### [What you have to do]
The answer is the line containing "pink cone: 1 -> 3" plus every line after it to the end of the material, retyped exactly and without the pictures.
----------
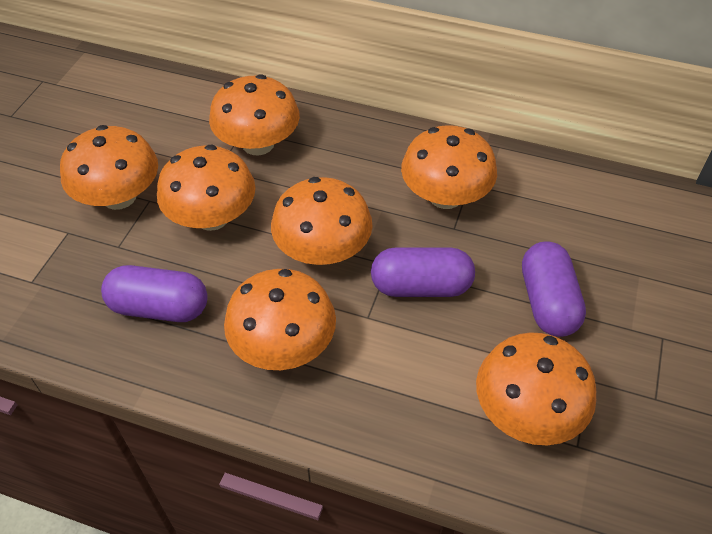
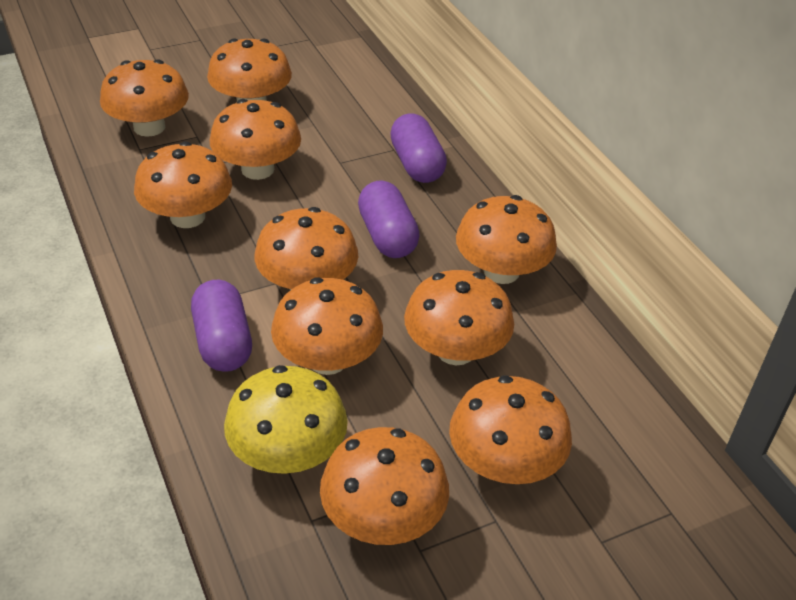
orange mushroom: 7 -> 10
yellow mushroom: 0 -> 1

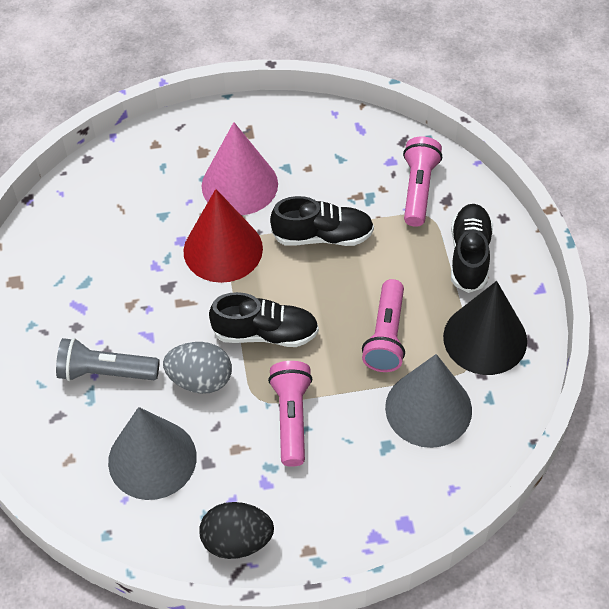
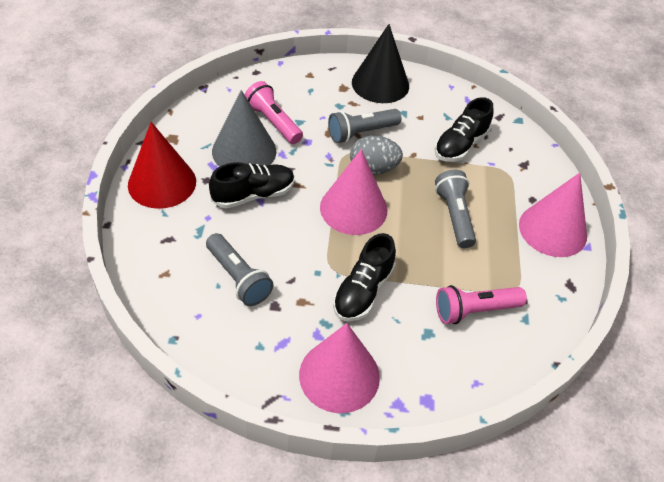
black egg: 1 -> 0
grey cone: 2 -> 1
grey flashlight: 1 -> 3
pink cone: 1 -> 3
pink flashlight: 3 -> 2

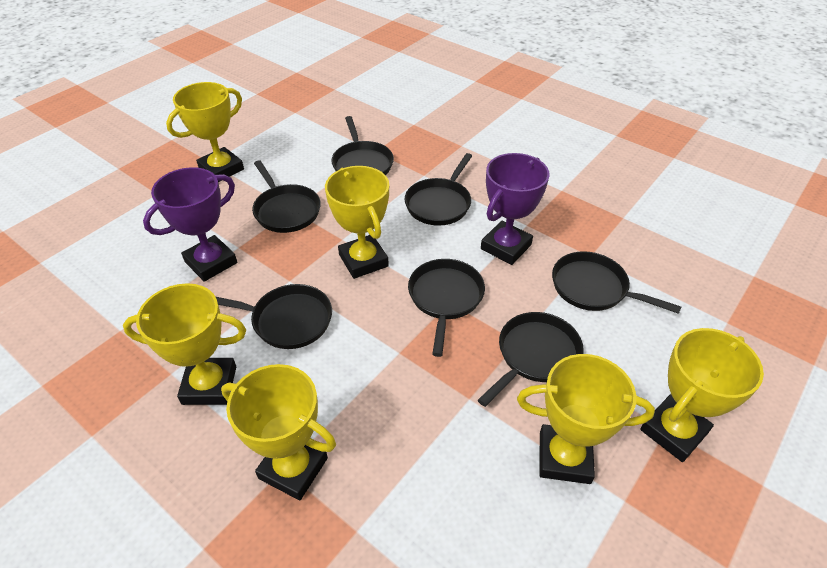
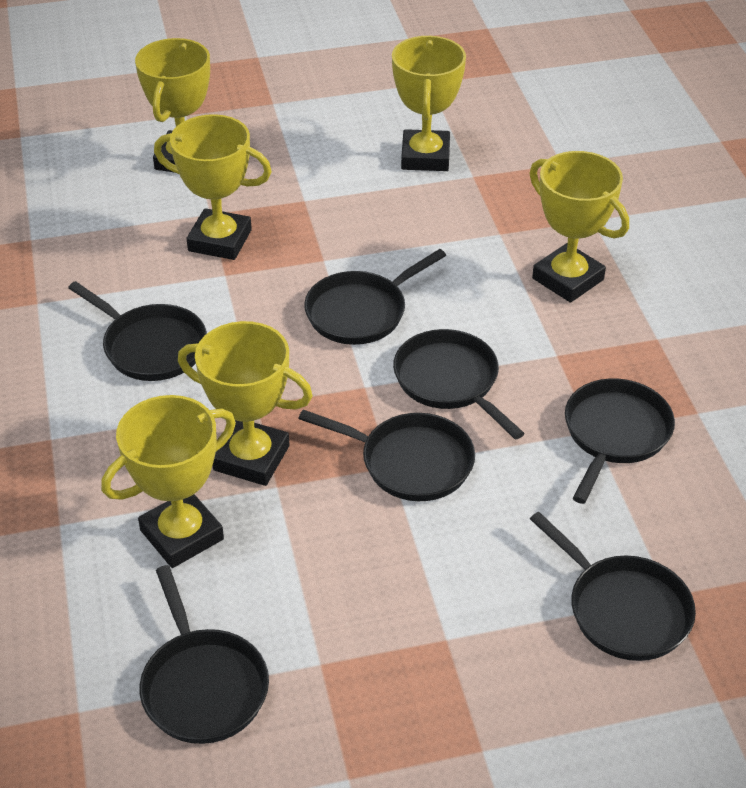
purple trophy: 2 -> 0

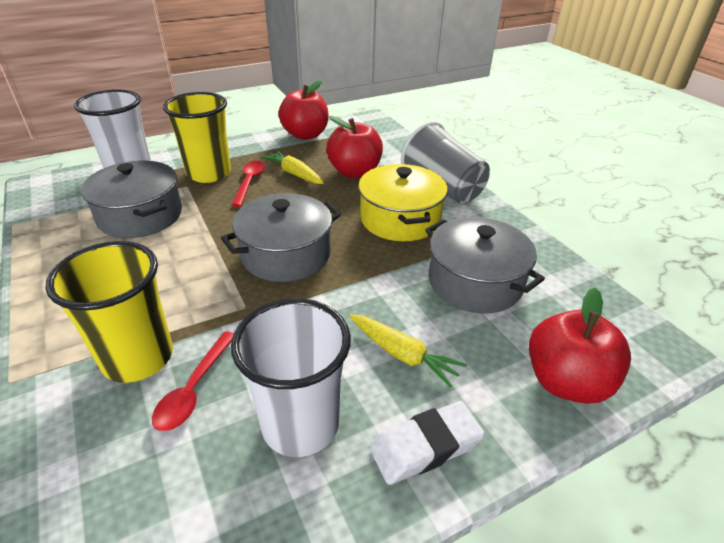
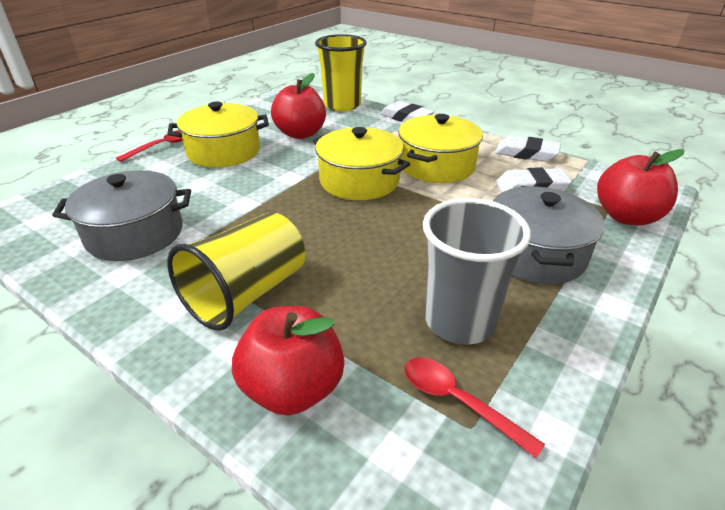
grey pot: 3 -> 2
white cup: 2 -> 0
white eraser: 1 -> 3
yellow carrot: 2 -> 0
yellow pot: 1 -> 3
----------
### [Solution for this exercise]
pink cone: 1 -> 3
pink flashlight: 3 -> 2

purple trophy: 2 -> 0

grey pot: 3 -> 2
white cup: 2 -> 0
white eraser: 1 -> 3
yellow carrot: 2 -> 0
yellow pot: 1 -> 3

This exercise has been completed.